[What the task requires]
Copying exactly, give the lines in the material below from the one with "(789, 335) = (913, 408): red" to the one with "(598, 369) = (325, 376): orange", ends included, and nothing besides.
────────────────────────────────────────
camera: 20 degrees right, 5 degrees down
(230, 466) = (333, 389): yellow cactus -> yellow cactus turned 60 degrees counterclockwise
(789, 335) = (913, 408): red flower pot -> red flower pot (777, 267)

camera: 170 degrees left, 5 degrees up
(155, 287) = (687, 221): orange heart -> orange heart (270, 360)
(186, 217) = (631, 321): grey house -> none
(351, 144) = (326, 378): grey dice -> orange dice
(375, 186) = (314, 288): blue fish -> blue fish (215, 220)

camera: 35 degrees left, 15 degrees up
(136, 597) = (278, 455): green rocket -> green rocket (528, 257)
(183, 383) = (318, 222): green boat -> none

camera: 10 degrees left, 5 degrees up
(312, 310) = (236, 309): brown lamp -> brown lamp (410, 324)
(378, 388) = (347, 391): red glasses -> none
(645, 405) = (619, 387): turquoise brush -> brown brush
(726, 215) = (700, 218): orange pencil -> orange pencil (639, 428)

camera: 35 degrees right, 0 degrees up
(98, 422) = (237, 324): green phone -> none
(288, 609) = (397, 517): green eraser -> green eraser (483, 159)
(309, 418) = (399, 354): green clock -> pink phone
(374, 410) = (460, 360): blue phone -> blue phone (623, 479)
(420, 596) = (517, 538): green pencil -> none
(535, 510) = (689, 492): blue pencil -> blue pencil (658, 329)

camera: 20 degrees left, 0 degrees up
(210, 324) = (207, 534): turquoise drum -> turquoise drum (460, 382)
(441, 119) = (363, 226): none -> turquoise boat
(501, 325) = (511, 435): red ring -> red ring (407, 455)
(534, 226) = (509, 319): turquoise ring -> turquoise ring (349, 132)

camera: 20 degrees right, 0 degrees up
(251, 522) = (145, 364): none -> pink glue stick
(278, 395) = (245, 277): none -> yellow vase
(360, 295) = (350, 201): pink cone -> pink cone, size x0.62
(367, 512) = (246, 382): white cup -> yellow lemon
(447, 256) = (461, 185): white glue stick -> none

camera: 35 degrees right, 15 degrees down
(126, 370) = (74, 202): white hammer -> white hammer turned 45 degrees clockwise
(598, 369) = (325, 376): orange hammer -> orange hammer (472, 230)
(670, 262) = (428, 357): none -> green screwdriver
────────────────────────────────────────
[Solution to this problem]
(789, 335) = (913, 408): red flower pot -> red flower pot (777, 267)

camera: 170 degrees left, 5 degrees up
(155, 287) = (687, 221): orange heart -> orange heart (270, 360)
(186, 217) = (631, 321): grey house -> none
(351, 144) = (326, 378): grey dice -> orange dice
(375, 186) = (314, 288): blue fish -> blue fish (215, 220)

camera: 35 degrees left, 15 degrees up
(136, 597) = (278, 455): green rocket -> green rocket (528, 257)
(183, 383) = (318, 222): green boat -> none

camera: 10 degrees left, 5 degrees up
(312, 310) = (236, 309): brown lamp -> brown lamp (410, 324)
(378, 388) = (347, 391): red glasses -> none
(645, 405) = (619, 387): turquoise brush -> brown brush
(726, 215) = (700, 218): orange pencil -> orange pencil (639, 428)

camera: 35 degrees right, 0 degrees up
(98, 422) = (237, 324): green phone -> none
(288, 609) = (397, 517): green eraser -> green eraser (483, 159)
(309, 418) = (399, 354): green clock -> pink phone
(374, 410) = (460, 360): blue phone -> blue phone (623, 479)
(420, 596) = (517, 538): green pencil -> none
(535, 510) = (689, 492): blue pencil -> blue pencil (658, 329)

camera: 20 degrees left, 0 degrees up
(210, 324) = (207, 534): turquoise drum -> turquoise drum (460, 382)
(441, 119) = (363, 226): none -> turquoise boat
(501, 325) = (511, 435): red ring -> red ring (407, 455)
(534, 226) = (509, 319): turquoise ring -> turquoise ring (349, 132)

camera: 20 degrees right, 0 degrees up
(251, 522) = (145, 364): none -> pink glue stick
(278, 395) = (245, 277): none -> yellow vase
(360, 295) = (350, 201): pink cone -> pink cone, size x0.62
(367, 512) = (246, 382): white cup -> yellow lemon
(447, 256) = (461, 185): white glue stick -> none

camera: 35 degrees right, 15 degrees down
(126, 370) = (74, 202): white hammer -> white hammer turned 45 degrees clockwise
(598, 369) = (325, 376): orange hammer -> orange hammer (472, 230)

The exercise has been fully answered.